- **WORK REQUIRED**:
All the data below goes into the copy word for word, but the pictures don't.
:: DATA SEGMENT ::
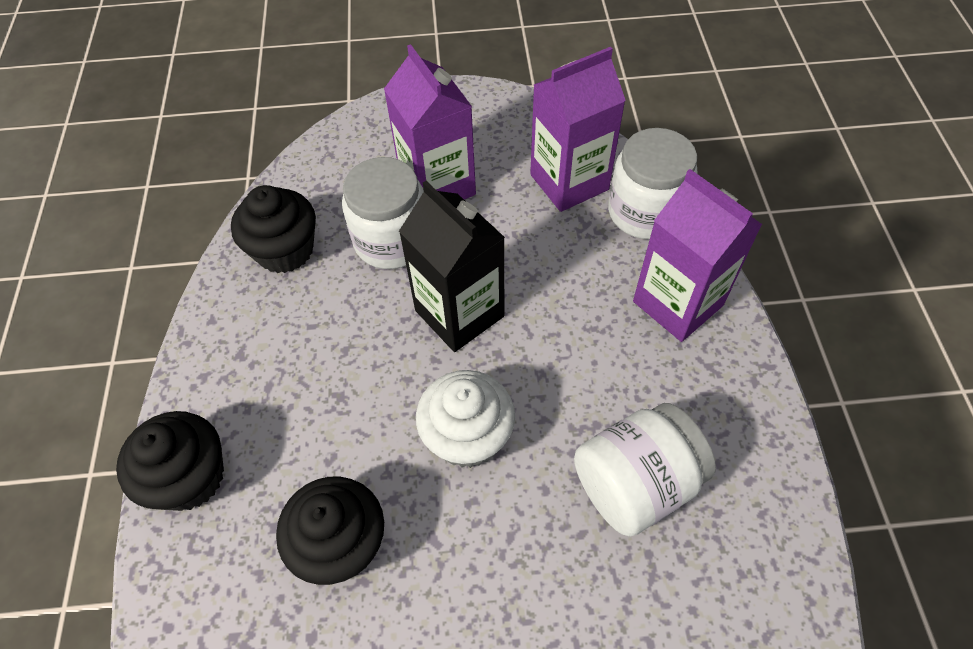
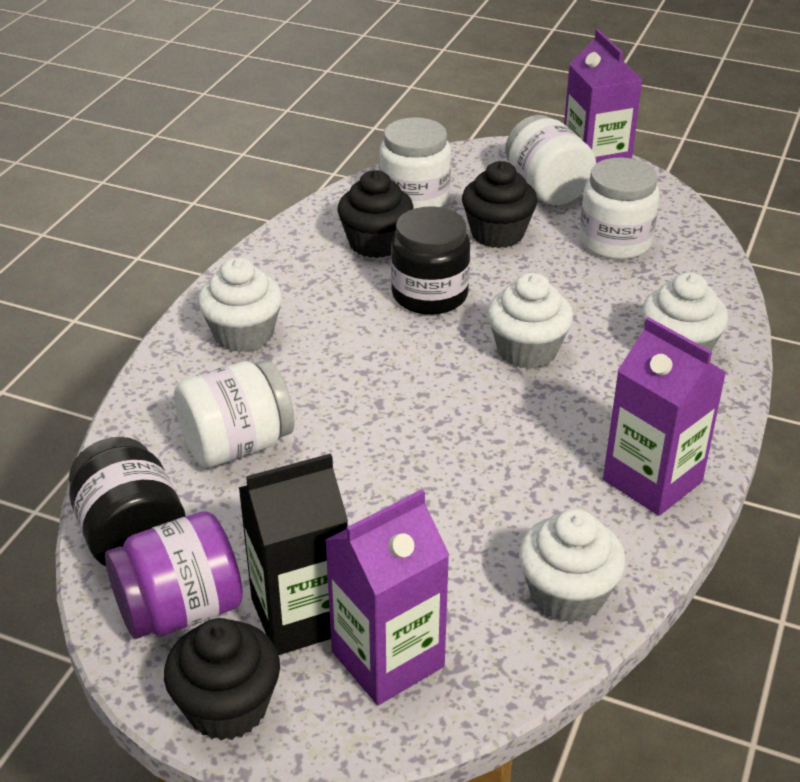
black jar: 0 -> 2
purple jar: 0 -> 1
white cupcake: 1 -> 4
white jar: 3 -> 4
:::
- **ANSWER BOX**:
black jar: 0 -> 2
purple jar: 0 -> 1
white cupcake: 1 -> 4
white jar: 3 -> 4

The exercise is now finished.